What to do: Reproduce the entries word for word but drop every picture.
--- Raw data ---
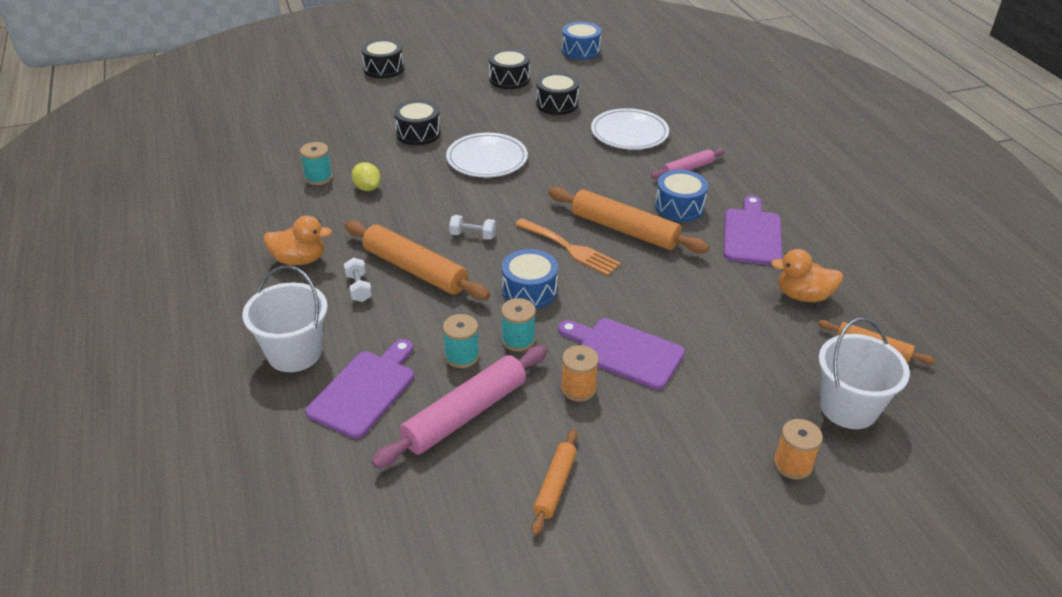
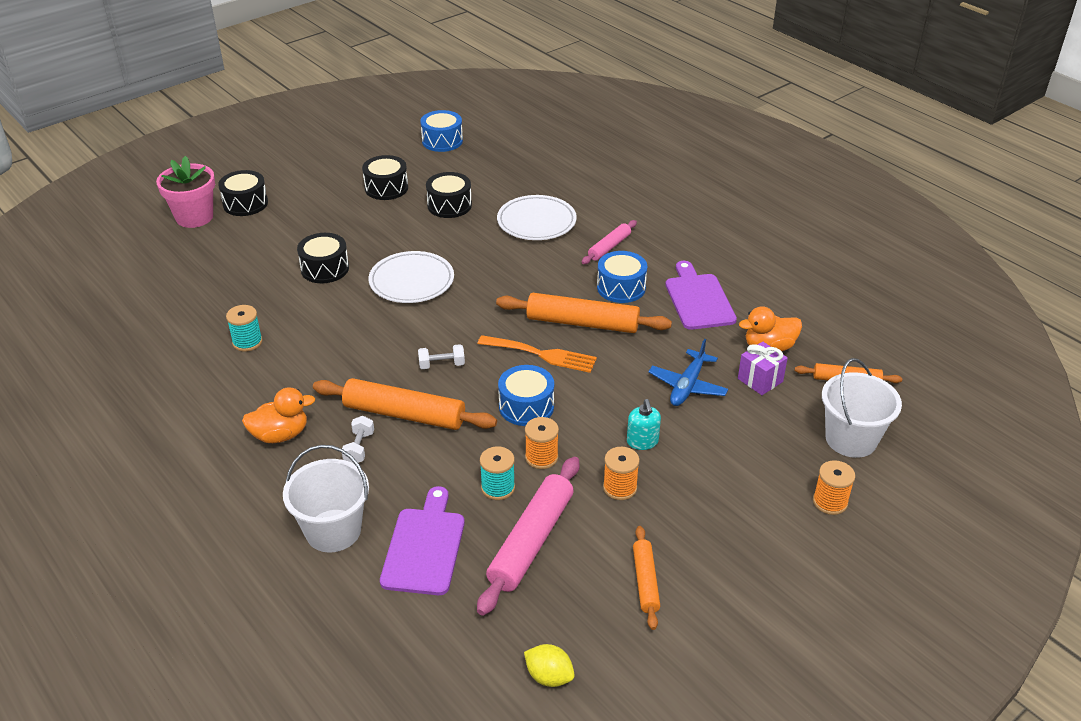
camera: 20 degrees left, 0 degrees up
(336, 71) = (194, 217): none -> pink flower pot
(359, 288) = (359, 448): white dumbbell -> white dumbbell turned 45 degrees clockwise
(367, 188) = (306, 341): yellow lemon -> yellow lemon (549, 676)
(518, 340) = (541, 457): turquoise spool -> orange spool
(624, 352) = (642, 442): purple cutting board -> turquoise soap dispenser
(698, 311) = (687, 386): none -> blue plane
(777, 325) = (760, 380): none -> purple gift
---
Response for this exercise:
camera: 20 degrees left, 0 degrees up
(336, 71) = (194, 217): none -> pink flower pot
(359, 288) = (359, 448): white dumbbell -> white dumbbell turned 45 degrees clockwise
(367, 188) = (306, 341): yellow lemon -> yellow lemon (549, 676)
(518, 340) = (541, 457): turquoise spool -> orange spool
(624, 352) = (642, 442): purple cutting board -> turquoise soap dispenser
(698, 311) = (687, 386): none -> blue plane
(777, 325) = (760, 380): none -> purple gift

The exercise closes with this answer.